- **Material for this task**:
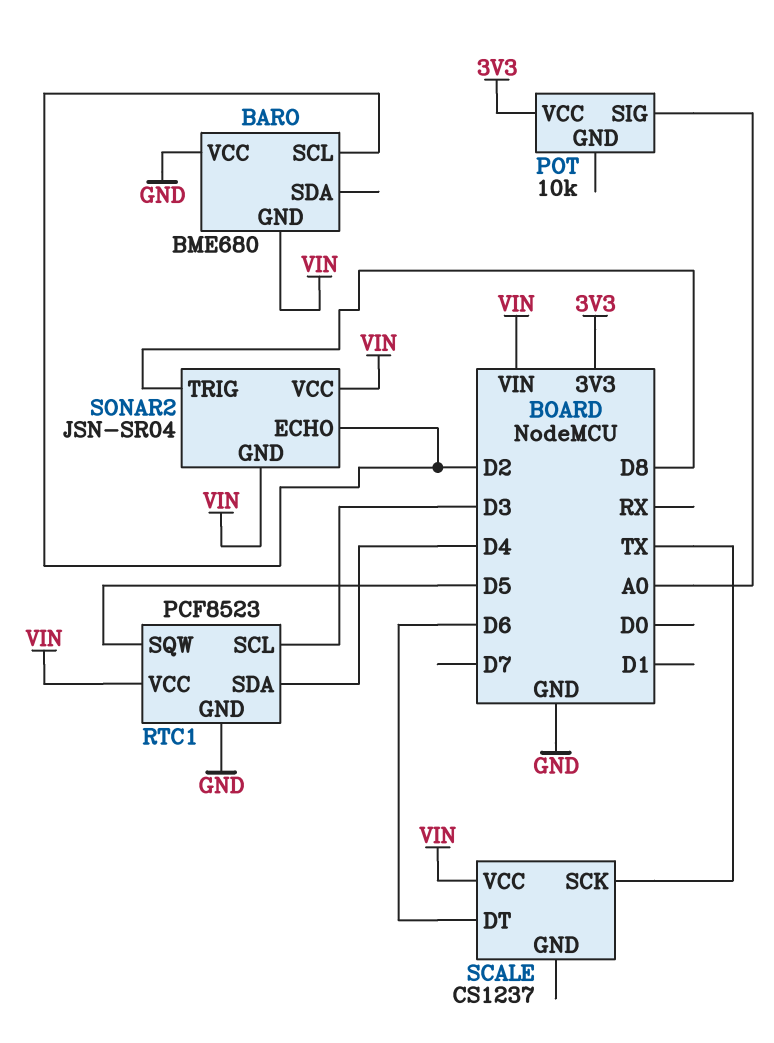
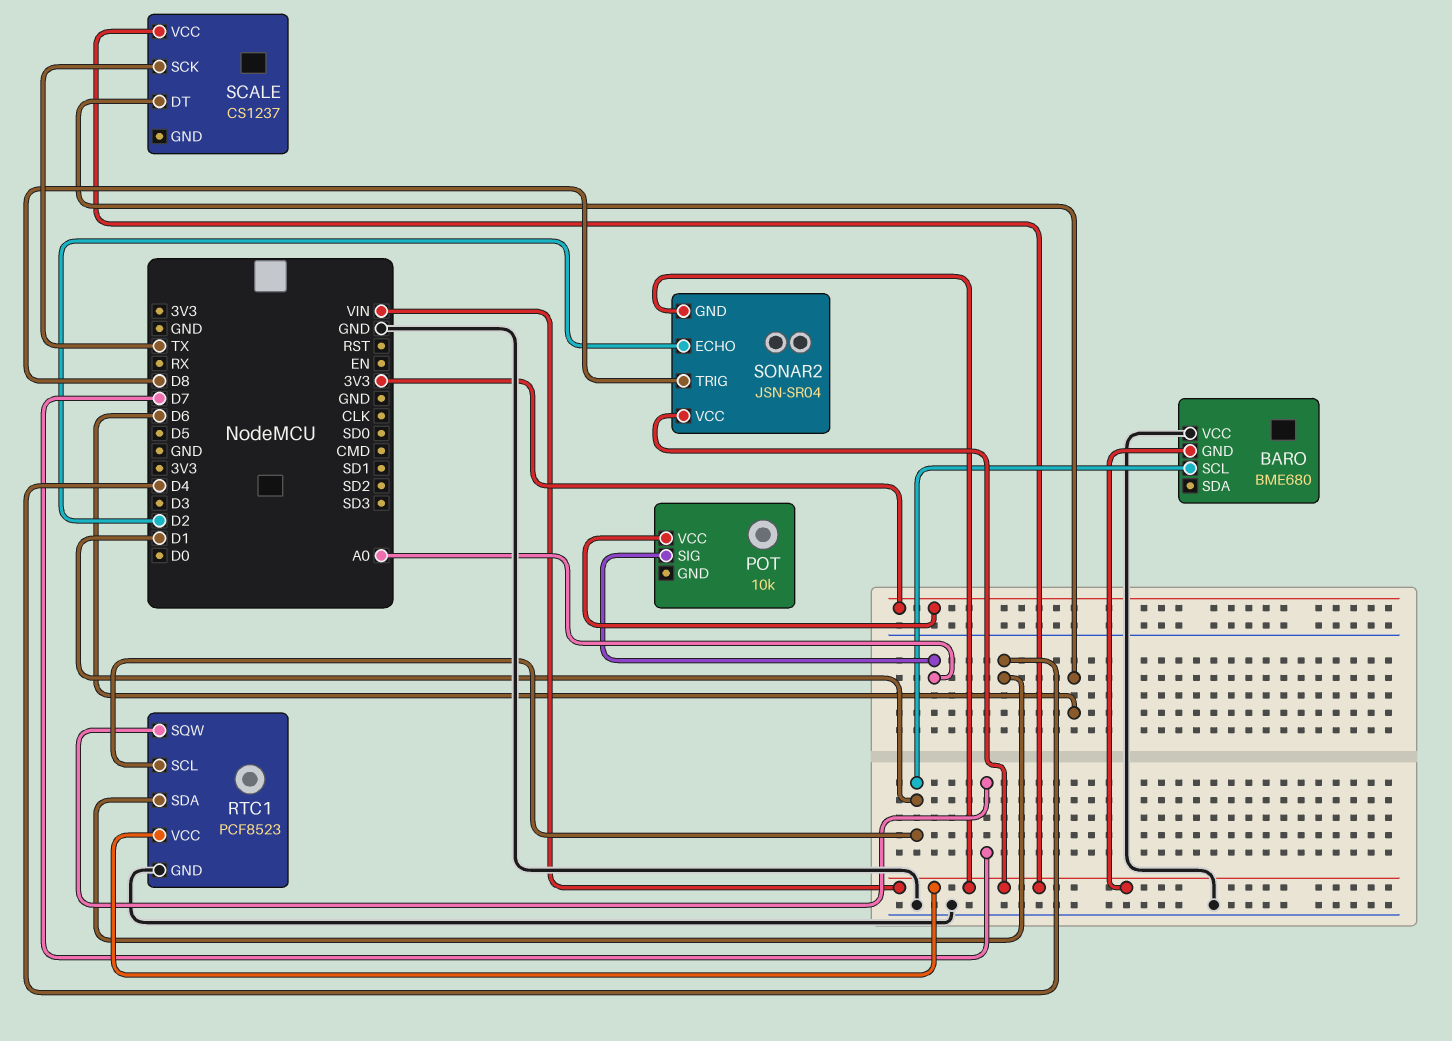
BARO pin SCL: D2 -> D1
RTC1 pin SCL: D3 -> D1
RTC1 pin SQW: D5 -> D7

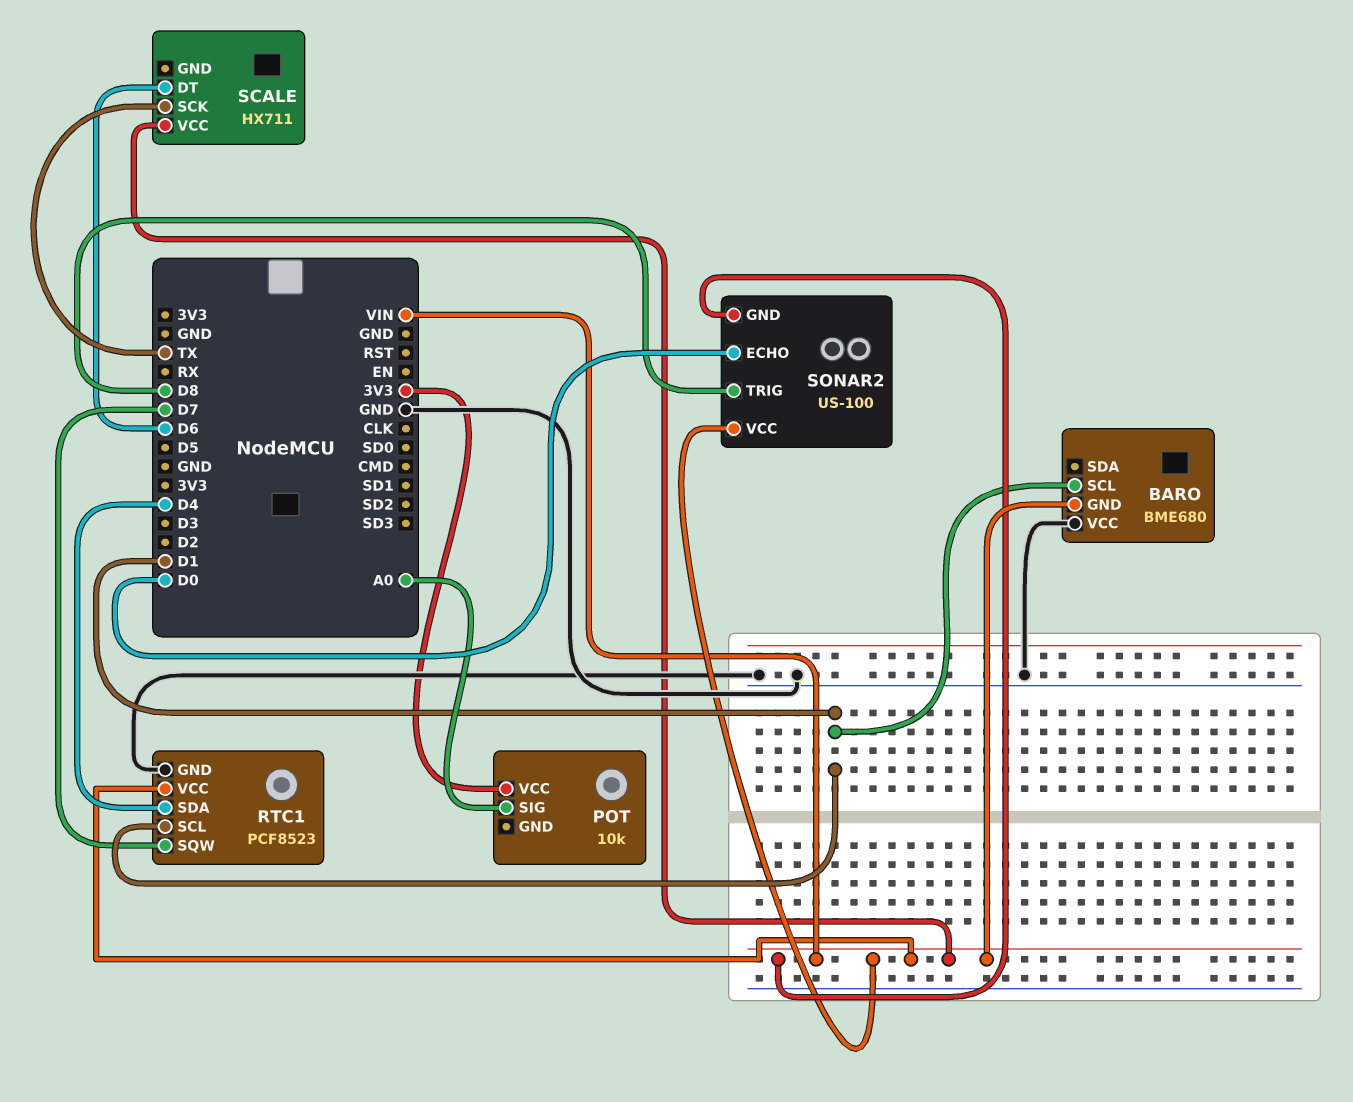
SCALE: CS1237 -> HX711
SONAR2: JSN-SR04 -> US-100
SONAR2 pin ECHO: D2 -> D0

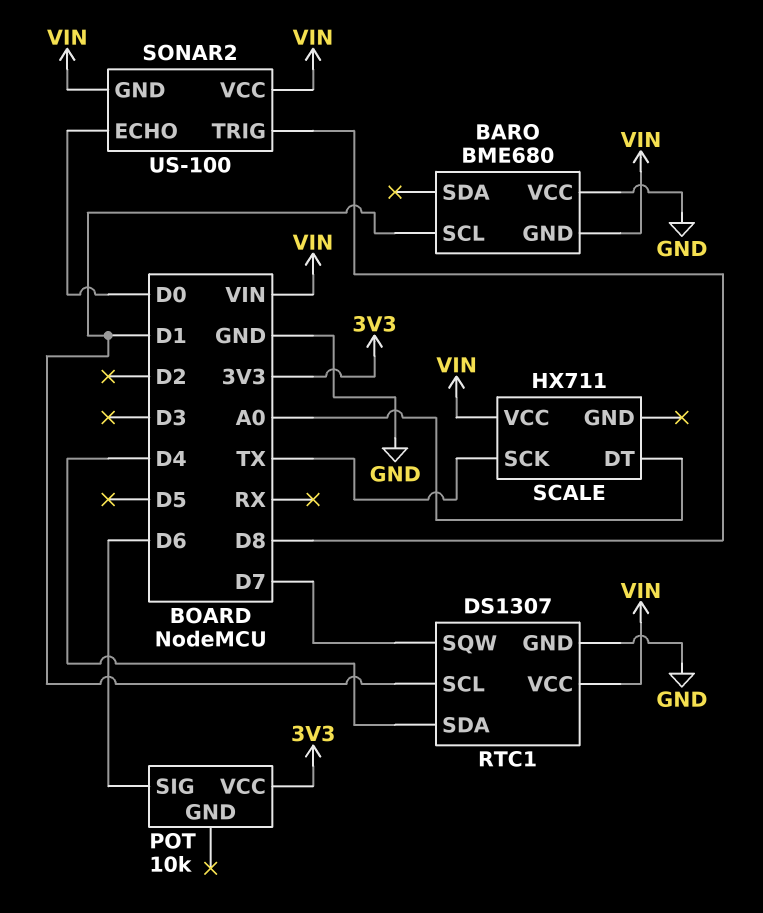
POT pin SIG: A0 -> D6
RTC1: PCF8523 -> DS1307
SCALE pin DT: D6 -> A0

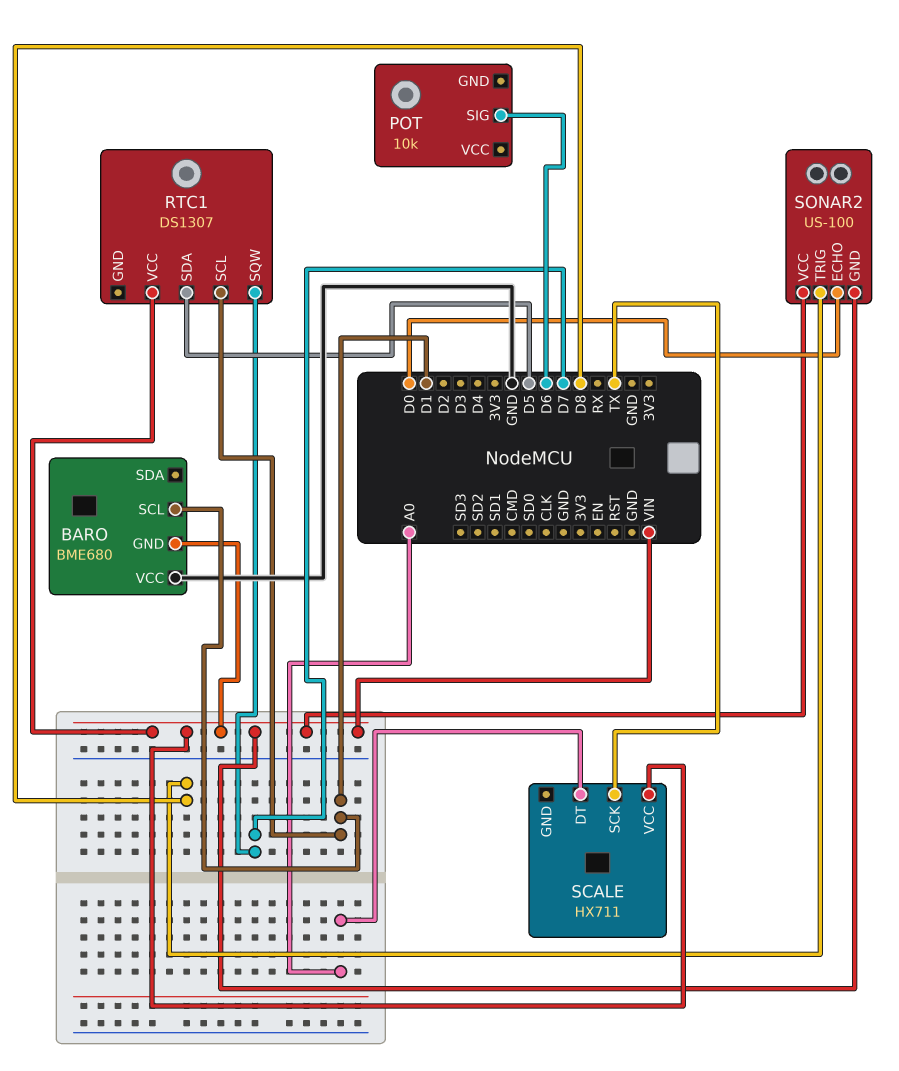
POT pin VCC: 3V3 -> none
RTC1 pin GND: GND -> none
RTC1 pin SDA: D4 -> D5

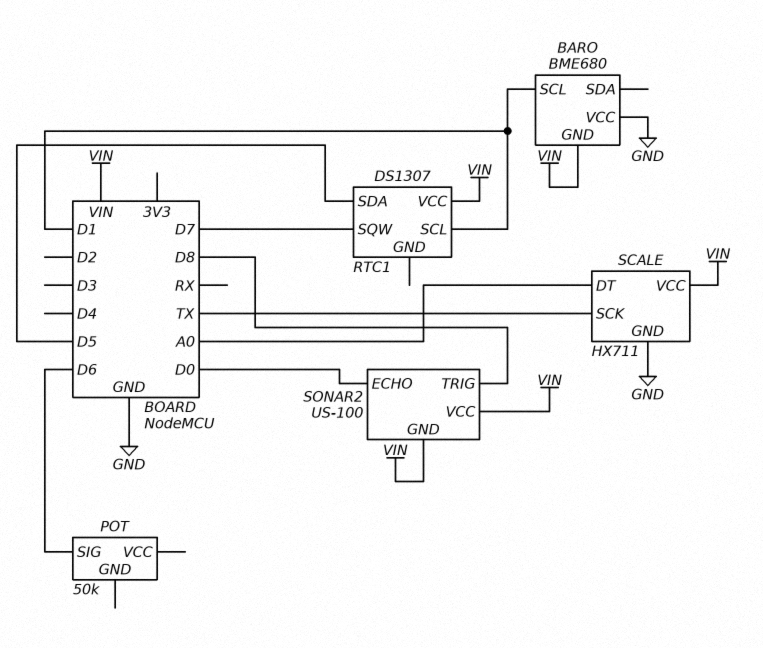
POT: 10k -> 50k
SCALE pin GND: none -> GND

- **What is required**: Every line from the one with "POT pin VCC: 3V3 -> none" to the end of the records above should be restated word for word, and no picture belongs in the copy.

- **Expected output**:
POT pin VCC: 3V3 -> none
RTC1 pin GND: GND -> none
RTC1 pin SDA: D4 -> D5

POT: 10k -> 50k
SCALE pin GND: none -> GND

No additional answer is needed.